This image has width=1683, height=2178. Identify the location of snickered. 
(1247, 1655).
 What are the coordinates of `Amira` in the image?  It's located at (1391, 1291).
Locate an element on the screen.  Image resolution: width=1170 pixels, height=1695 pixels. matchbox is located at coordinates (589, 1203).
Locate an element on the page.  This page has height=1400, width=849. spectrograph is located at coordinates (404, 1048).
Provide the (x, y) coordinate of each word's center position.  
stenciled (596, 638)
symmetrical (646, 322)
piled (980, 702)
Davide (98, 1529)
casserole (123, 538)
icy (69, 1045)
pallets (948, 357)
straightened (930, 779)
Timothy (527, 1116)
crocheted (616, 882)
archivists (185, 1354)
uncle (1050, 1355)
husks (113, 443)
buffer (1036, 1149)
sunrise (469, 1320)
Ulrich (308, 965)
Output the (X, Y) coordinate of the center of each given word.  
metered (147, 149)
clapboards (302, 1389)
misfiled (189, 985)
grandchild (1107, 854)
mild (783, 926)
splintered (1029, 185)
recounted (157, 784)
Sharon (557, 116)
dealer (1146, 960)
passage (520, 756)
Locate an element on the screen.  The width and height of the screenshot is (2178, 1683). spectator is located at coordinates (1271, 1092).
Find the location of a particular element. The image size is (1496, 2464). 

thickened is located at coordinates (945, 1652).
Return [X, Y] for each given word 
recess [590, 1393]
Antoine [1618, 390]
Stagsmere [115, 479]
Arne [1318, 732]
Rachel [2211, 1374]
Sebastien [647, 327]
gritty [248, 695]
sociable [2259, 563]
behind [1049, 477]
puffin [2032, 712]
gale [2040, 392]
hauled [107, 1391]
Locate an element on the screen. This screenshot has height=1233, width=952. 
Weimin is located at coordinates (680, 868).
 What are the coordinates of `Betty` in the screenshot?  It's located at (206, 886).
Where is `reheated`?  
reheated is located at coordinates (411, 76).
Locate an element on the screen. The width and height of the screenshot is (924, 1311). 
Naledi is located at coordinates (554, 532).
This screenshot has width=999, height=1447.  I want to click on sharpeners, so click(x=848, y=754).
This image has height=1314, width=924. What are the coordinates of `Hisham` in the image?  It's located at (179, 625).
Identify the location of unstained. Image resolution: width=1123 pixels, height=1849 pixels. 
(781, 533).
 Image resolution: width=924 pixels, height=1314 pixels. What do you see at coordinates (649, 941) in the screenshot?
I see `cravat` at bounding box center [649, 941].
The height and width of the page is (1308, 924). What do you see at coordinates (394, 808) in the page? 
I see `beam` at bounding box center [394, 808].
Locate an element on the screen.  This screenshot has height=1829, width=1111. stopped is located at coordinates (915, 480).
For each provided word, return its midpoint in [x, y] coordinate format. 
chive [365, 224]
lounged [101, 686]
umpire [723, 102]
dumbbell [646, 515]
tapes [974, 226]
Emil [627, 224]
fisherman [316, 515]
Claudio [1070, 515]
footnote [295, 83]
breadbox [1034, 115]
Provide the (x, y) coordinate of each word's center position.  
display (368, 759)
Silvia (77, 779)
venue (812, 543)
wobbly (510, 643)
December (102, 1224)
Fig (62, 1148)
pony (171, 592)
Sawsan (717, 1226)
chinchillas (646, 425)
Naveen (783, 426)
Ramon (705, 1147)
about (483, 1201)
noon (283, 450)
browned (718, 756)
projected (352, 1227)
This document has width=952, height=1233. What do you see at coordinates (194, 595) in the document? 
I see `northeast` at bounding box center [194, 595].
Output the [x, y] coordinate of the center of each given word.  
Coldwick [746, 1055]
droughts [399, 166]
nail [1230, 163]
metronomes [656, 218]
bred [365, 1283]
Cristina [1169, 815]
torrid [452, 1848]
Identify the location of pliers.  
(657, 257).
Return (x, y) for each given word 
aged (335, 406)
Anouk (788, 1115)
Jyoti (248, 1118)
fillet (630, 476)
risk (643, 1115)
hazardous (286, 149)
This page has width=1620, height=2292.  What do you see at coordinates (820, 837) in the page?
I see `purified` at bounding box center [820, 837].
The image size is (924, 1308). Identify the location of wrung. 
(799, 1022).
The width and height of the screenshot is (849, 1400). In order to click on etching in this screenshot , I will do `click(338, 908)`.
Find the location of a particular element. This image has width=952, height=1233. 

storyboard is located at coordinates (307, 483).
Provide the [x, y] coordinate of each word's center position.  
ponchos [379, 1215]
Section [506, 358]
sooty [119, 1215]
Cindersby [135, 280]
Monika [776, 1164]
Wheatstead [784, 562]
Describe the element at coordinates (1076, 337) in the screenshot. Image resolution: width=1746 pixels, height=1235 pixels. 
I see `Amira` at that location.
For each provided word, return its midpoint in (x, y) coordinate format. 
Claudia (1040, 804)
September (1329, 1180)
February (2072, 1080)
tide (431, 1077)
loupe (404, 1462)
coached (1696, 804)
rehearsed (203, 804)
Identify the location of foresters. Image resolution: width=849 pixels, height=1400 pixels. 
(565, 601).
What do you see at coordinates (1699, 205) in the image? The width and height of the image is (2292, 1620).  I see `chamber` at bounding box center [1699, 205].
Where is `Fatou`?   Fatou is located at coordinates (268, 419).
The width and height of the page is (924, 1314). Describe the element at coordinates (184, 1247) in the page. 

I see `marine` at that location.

○ ○ ○

#### Given request:
Substitute "item" for every "element" in all the rows above and leave everything else unchanged.

#### Solution below:
This image has width=1683, height=2178. Identify the location of snickered. 
(1247, 1655).
 What are the coordinates of `Amira` in the image?  It's located at (1391, 1291).
Locate an item on the screen.  Image resolution: width=1170 pixels, height=1695 pixels. matchbox is located at coordinates (589, 1203).
Locate an item on the page.  This page has height=1400, width=849. spectrograph is located at coordinates (404, 1048).
Provide the (x, y) coordinate of each word's center position.  
stenciled (596, 638)
symmetrical (646, 322)
piled (980, 702)
Davide (98, 1529)
casserole (123, 538)
icy (69, 1045)
pallets (948, 357)
straightened (930, 779)
Timothy (527, 1116)
crocheted (616, 882)
archivists (185, 1354)
uncle (1050, 1355)
husks (113, 443)
buffer (1036, 1149)
sunrise (469, 1320)
Ulrich (308, 965)
Output the (X, Y) coordinate of the center of each given word.  
metered (147, 149)
clapboards (302, 1389)
misfiled (189, 985)
grandchild (1107, 854)
mild (783, 926)
splintered (1029, 185)
recounted (157, 784)
Sharon (557, 116)
dealer (1146, 960)
passage (520, 756)
Locate an item on the screen.  The width and height of the screenshot is (2178, 1683). spectator is located at coordinates (1271, 1092).
Find the location of a particular item. The image size is (1496, 2464). 

thickened is located at coordinates (945, 1652).
Return [X, Y] for each given word 
recess [590, 1393]
Antoine [1618, 390]
Stagsmere [115, 479]
Arne [1318, 732]
Rachel [2211, 1374]
Sebastien [647, 327]
gritty [248, 695]
sociable [2259, 563]
behind [1049, 477]
puffin [2032, 712]
gale [2040, 392]
hauled [107, 1391]
Locate an item on the screen. This screenshot has height=1233, width=952. 
Weimin is located at coordinates (680, 868).
 What are the coordinates of `Betty` in the screenshot?  It's located at (206, 886).
Where is `reheated`?  
reheated is located at coordinates (411, 76).
Locate an item on the screen. The width and height of the screenshot is (924, 1311). 
Naledi is located at coordinates (554, 532).
This screenshot has width=999, height=1447.  I want to click on sharpeners, so click(x=848, y=754).
This image has height=1314, width=924. What are the coordinates of `Hisham` in the image?  It's located at (179, 625).
Identify the location of unstained. Image resolution: width=1123 pixels, height=1849 pixels. 
(781, 533).
 Image resolution: width=924 pixels, height=1314 pixels. What do you see at coordinates (649, 941) in the screenshot?
I see `cravat` at bounding box center [649, 941].
The height and width of the page is (1308, 924). What do you see at coordinates (394, 808) in the page? 
I see `beam` at bounding box center [394, 808].
Locate an item on the screen.  This screenshot has height=1829, width=1111. stopped is located at coordinates (915, 480).
For each provided word, return its midpoint in [x, y] coordinate format. 
chive [365, 224]
lounged [101, 686]
umpire [723, 102]
dumbbell [646, 515]
tapes [974, 226]
Emil [627, 224]
fisherman [316, 515]
Claudio [1070, 515]
footnote [295, 83]
breadbox [1034, 115]
Provide the (x, y) coordinate of each word's center position.  
display (368, 759)
Silvia (77, 779)
venue (812, 543)
wobbly (510, 643)
December (102, 1224)
Fig (62, 1148)
pony (171, 592)
Sawsan (717, 1226)
chinchillas (646, 425)
Naveen (783, 426)
Ramon (705, 1147)
about (483, 1201)
noon (283, 450)
browned (718, 756)
projected (352, 1227)
This document has width=952, height=1233. What do you see at coordinates (194, 595) in the document? 
I see `northeast` at bounding box center [194, 595].
Output the [x, y] coordinate of the center of each given word.  
Coldwick [746, 1055]
droughts [399, 166]
nail [1230, 163]
metronomes [656, 218]
bred [365, 1283]
Cristina [1169, 815]
torrid [452, 1848]
Identify the location of pliers.  
(657, 257).
Return (x, y) for each given word 
aged (335, 406)
Anouk (788, 1115)
Jyoti (248, 1118)
fillet (630, 476)
risk (643, 1115)
hazardous (286, 149)
This page has width=1620, height=2292.  What do you see at coordinates (820, 837) in the page?
I see `purified` at bounding box center [820, 837].
The image size is (924, 1308). Identify the location of wrung. 
(799, 1022).
The width and height of the screenshot is (849, 1400). In order to click on etching in this screenshot , I will do `click(338, 908)`.
Find the location of a particular item. This image has width=952, height=1233. 

storyboard is located at coordinates (307, 483).
Provide the [x, y] coordinate of each word's center position.  
ponchos [379, 1215]
Section [506, 358]
sooty [119, 1215]
Cindersby [135, 280]
Monika [776, 1164]
Wheatstead [784, 562]
Describe the item at coordinates (1076, 337) in the screenshot. Image resolution: width=1746 pixels, height=1235 pixels. 
I see `Amira` at that location.
For each provided word, return its midpoint in (x, y) coordinate format. 
Claudia (1040, 804)
September (1329, 1180)
February (2072, 1080)
tide (431, 1077)
loupe (404, 1462)
coached (1696, 804)
rehearsed (203, 804)
Identify the location of foresters. Image resolution: width=849 pixels, height=1400 pixels. 
(565, 601).
What do you see at coordinates (1699, 205) in the image? The width and height of the image is (2292, 1620).  I see `chamber` at bounding box center [1699, 205].
Where is `Fatou`?   Fatou is located at coordinates (268, 419).
The width and height of the page is (924, 1314). Describe the item at coordinates (184, 1247) in the page. 

I see `marine` at that location.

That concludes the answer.